Records contained in a dataset
--- START ---

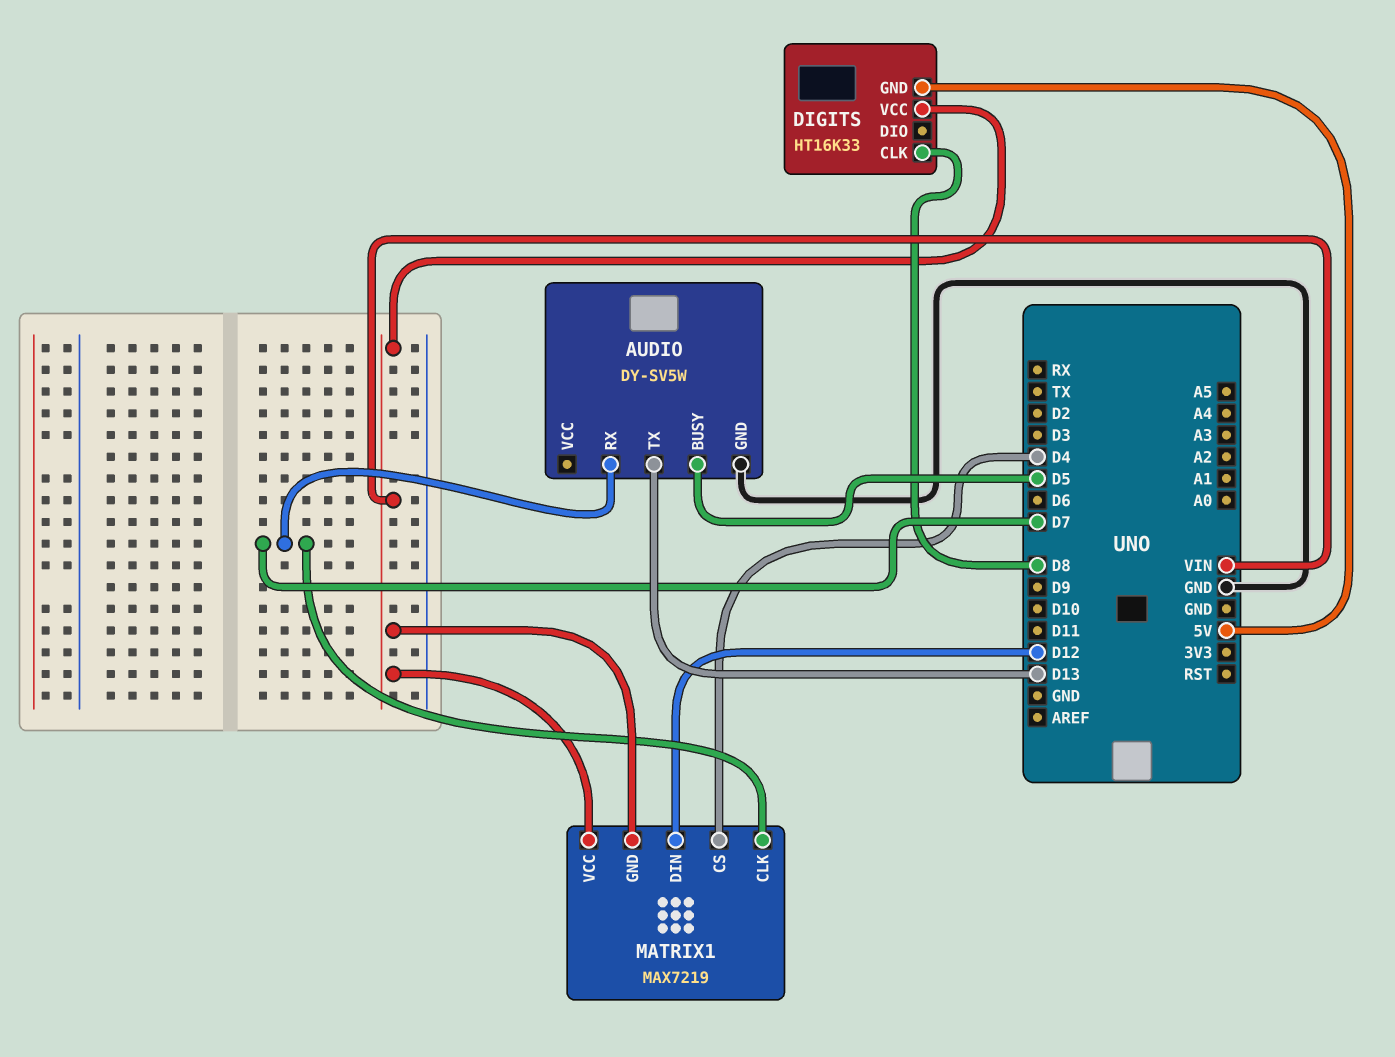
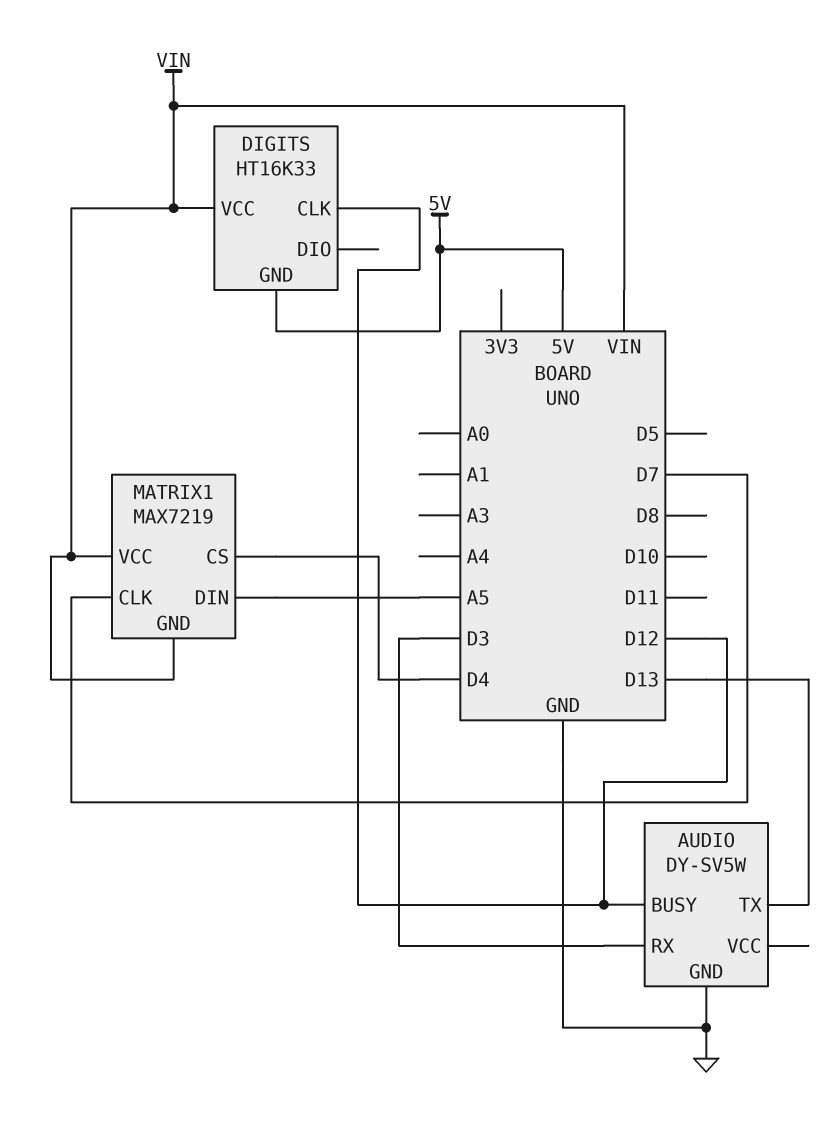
AUDIO pin BUSY: D5 -> D12
AUDIO pin RX: D7 -> D3
DIGITS pin CLK: D8 -> D12
MATRIX1 pin DIN: D12 -> A5

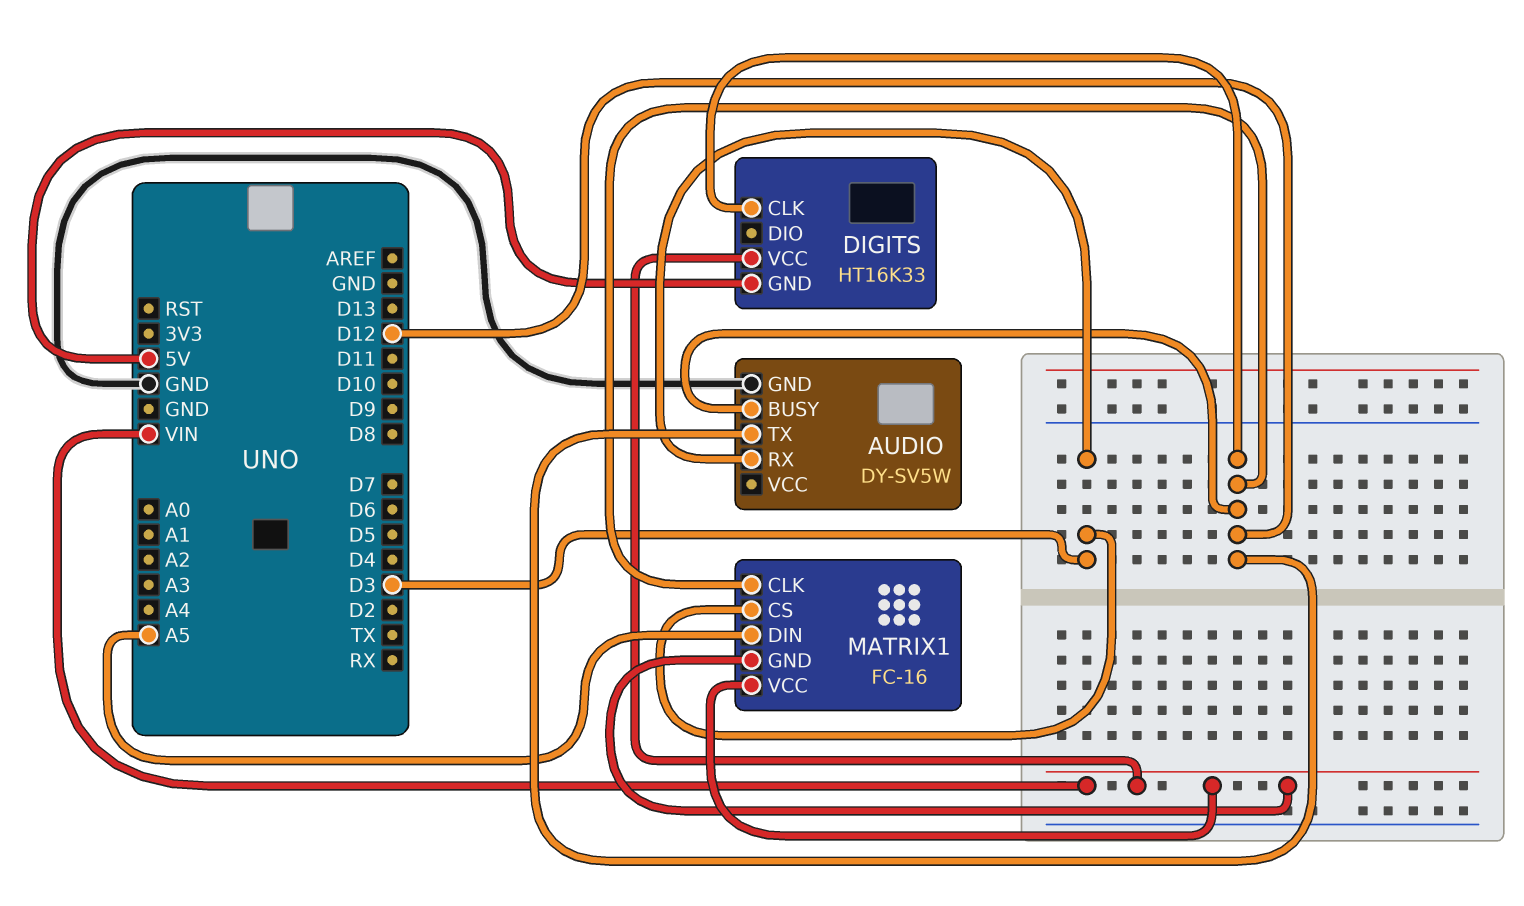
AUDIO pin TX: D13 -> D12
MATRIX1: MAX7219 -> FC-16
MATRIX1 pin CLK: D7 -> D12
MATRIX1 pin CS: D4 -> D3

--- END ---

**What you have to do**. The full data, repeated exactly and stripped of its pictures, is the expected answer.

**Result for this exercise**.
AUDIO pin BUSY: D5 -> D12
AUDIO pin RX: D7 -> D3
DIGITS pin CLK: D8 -> D12
MATRIX1 pin DIN: D12 -> A5

AUDIO pin TX: D13 -> D12
MATRIX1: MAX7219 -> FC-16
MATRIX1 pin CLK: D7 -> D12
MATRIX1 pin CS: D4 -> D3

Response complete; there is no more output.